* _What this task involves_
Only one stretch of the data below is needed. Output the lines from the one with "purple L-shape: (681, 83) -> (507, 90), moved" up to and including the one with "pink triangle: (54, 14)", exactly as they stand.

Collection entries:
= Beginning of Section =

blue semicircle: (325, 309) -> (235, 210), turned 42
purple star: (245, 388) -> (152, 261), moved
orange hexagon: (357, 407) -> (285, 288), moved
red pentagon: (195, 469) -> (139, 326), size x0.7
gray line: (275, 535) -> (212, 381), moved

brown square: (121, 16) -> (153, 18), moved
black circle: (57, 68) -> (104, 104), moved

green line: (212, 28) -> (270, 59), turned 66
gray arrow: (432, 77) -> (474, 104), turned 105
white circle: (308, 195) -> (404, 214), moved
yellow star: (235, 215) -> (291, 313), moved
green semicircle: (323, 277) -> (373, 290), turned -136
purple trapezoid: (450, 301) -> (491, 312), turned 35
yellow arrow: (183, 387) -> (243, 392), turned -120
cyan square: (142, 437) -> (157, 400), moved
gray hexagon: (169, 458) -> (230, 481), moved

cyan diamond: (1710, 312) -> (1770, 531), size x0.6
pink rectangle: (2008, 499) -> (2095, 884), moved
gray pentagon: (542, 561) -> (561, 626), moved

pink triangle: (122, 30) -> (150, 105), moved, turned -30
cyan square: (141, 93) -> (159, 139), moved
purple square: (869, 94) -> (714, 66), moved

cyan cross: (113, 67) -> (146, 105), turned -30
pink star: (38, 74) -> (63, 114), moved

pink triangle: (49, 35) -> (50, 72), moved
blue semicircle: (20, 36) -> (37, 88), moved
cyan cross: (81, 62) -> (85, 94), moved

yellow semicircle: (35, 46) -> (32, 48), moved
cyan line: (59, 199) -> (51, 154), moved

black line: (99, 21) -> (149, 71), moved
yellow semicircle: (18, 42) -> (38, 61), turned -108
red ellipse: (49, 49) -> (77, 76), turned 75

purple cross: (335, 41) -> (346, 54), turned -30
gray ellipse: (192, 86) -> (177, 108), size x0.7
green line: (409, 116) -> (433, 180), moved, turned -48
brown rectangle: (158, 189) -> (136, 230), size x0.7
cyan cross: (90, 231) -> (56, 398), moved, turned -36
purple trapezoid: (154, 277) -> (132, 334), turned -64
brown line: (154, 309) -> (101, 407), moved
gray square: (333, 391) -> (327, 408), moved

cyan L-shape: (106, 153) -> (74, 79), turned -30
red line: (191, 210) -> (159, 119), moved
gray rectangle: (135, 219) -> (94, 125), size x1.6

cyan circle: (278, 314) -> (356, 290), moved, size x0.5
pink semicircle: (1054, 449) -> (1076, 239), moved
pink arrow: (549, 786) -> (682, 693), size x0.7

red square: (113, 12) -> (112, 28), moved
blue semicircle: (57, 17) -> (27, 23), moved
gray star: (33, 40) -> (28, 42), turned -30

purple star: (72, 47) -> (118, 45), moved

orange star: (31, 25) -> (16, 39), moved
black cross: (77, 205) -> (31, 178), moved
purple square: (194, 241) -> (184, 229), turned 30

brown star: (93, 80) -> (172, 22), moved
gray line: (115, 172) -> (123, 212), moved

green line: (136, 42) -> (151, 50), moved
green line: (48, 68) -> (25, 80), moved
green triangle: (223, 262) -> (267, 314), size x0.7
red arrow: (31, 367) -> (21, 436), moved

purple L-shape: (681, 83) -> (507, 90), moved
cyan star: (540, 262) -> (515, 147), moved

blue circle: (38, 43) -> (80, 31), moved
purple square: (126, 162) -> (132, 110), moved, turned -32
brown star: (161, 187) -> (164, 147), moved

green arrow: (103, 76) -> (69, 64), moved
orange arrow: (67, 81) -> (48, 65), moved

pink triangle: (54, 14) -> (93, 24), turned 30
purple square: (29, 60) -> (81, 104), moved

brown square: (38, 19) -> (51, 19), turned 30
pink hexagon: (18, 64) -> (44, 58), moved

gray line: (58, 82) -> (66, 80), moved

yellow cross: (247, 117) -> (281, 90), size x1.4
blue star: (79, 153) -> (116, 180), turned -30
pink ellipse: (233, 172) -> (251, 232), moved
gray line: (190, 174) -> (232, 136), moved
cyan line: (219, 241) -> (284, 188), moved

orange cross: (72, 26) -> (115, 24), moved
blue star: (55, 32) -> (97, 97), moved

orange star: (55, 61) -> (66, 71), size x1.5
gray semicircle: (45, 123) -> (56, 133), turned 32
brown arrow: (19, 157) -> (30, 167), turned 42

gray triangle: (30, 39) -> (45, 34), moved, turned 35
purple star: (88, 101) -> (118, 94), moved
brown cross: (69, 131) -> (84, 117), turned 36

= End of Section =

* _Result below_
purple L-shape: (681, 83) -> (507, 90), moved
cyan star: (540, 262) -> (515, 147), moved

blue circle: (38, 43) -> (80, 31), moved
purple square: (126, 162) -> (132, 110), moved, turned -32
brown star: (161, 187) -> (164, 147), moved

green arrow: (103, 76) -> (69, 64), moved
orange arrow: (67, 81) -> (48, 65), moved

pink triangle: (54, 14) -> (93, 24), turned 30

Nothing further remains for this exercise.